Nothing is needed except the lines below that run from the one with "U1: NOT (in" through the one with "U3: NOT (in", repeated exactly.

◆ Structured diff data
◆ ◆ ◆

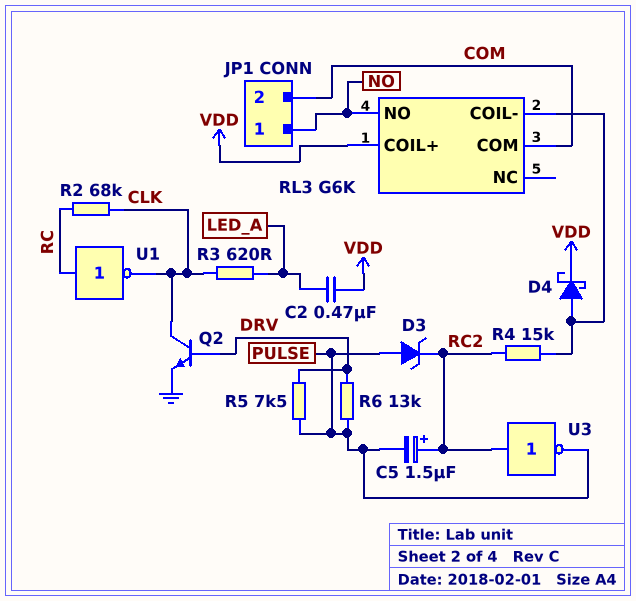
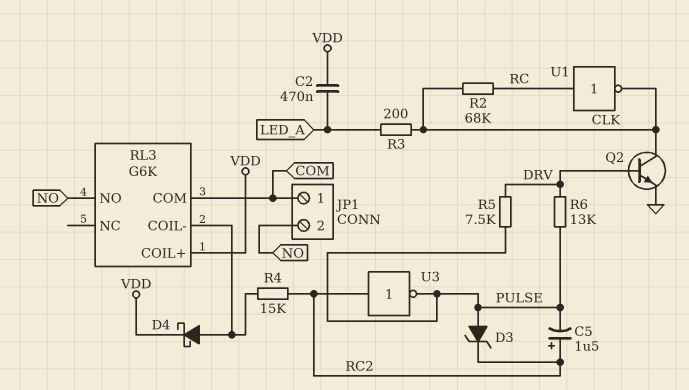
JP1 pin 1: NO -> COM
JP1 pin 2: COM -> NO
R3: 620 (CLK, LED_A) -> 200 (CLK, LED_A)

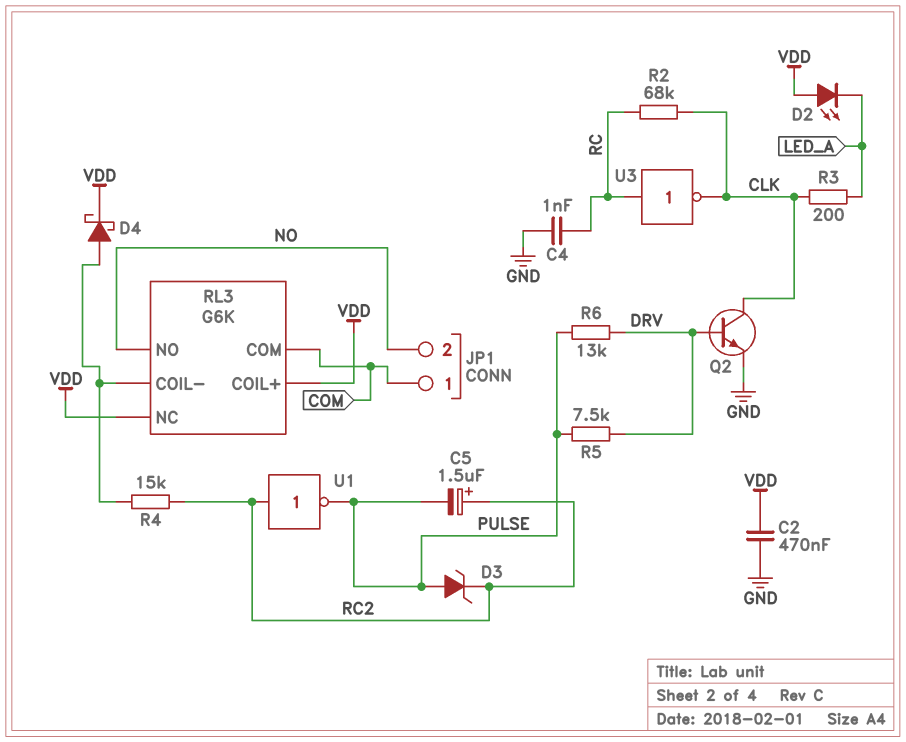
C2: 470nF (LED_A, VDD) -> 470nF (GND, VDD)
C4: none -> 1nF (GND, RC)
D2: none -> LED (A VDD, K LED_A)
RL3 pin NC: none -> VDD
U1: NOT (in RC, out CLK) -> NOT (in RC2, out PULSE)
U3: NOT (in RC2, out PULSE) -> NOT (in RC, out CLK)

◆ ◆ ◆

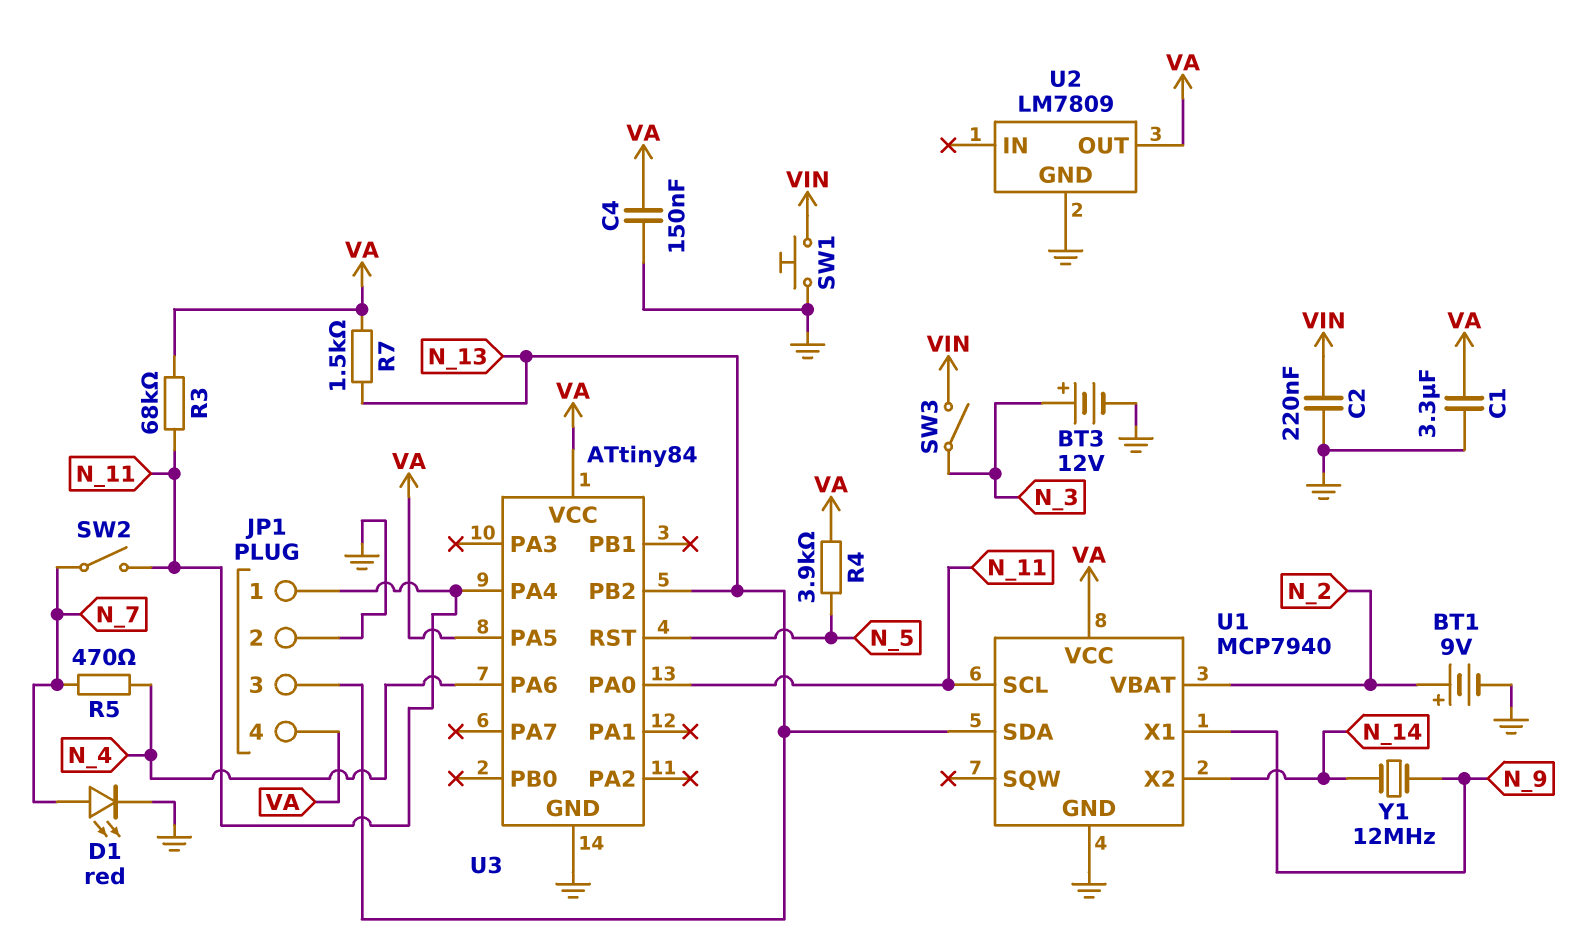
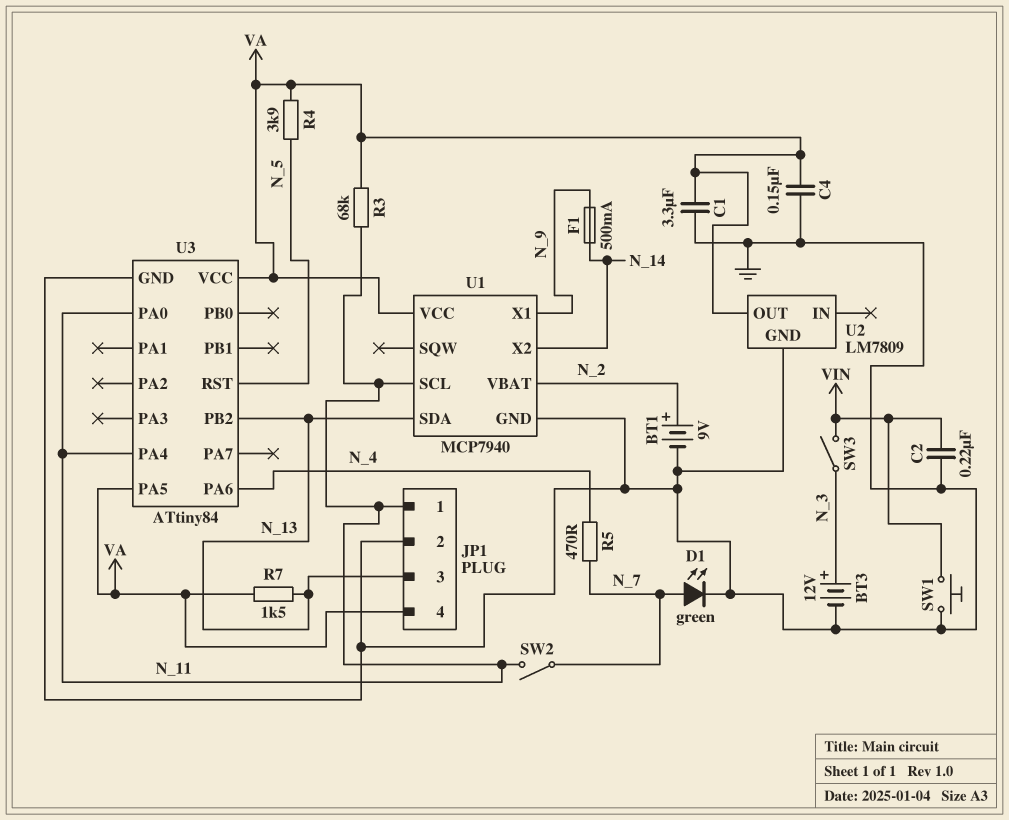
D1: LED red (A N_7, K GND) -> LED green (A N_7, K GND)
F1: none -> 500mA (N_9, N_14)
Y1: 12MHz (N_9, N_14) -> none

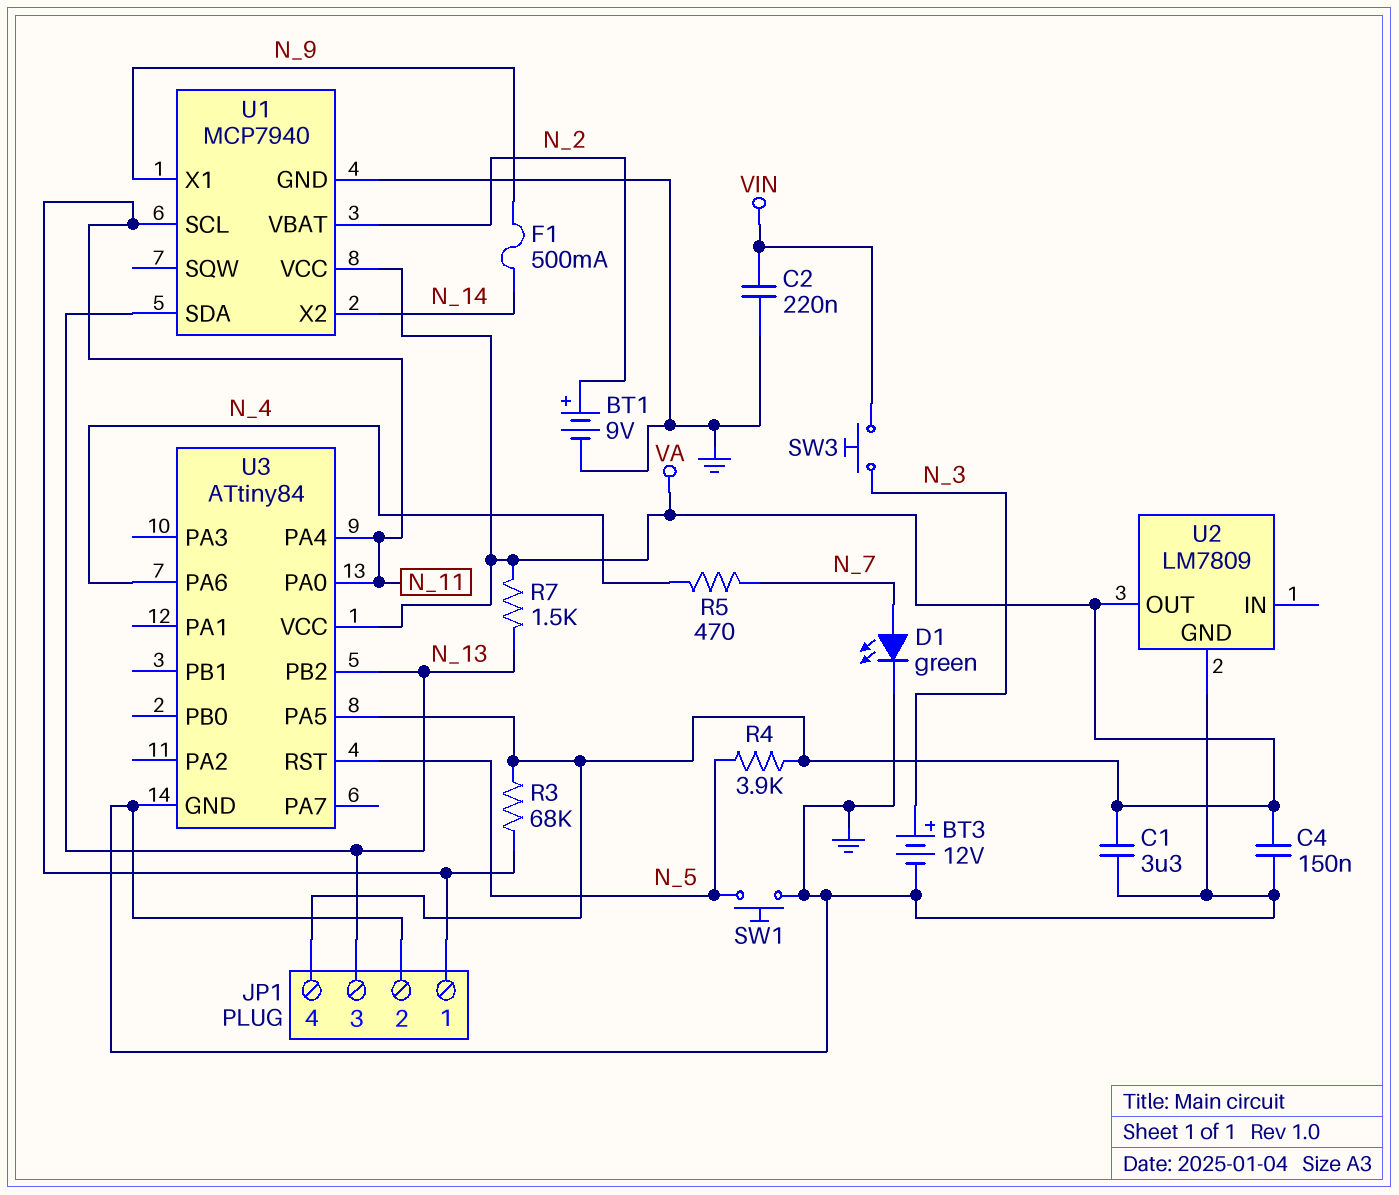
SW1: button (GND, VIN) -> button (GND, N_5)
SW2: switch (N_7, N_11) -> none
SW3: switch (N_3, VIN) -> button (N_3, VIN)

◆ ◆ ◆

◆ Exercise solution
U1: NOT (in RC, out CLK) -> NOT (in RC2, out PULSE)
U3: NOT (in RC2, out PULSE) -> NOT (in RC, out CLK)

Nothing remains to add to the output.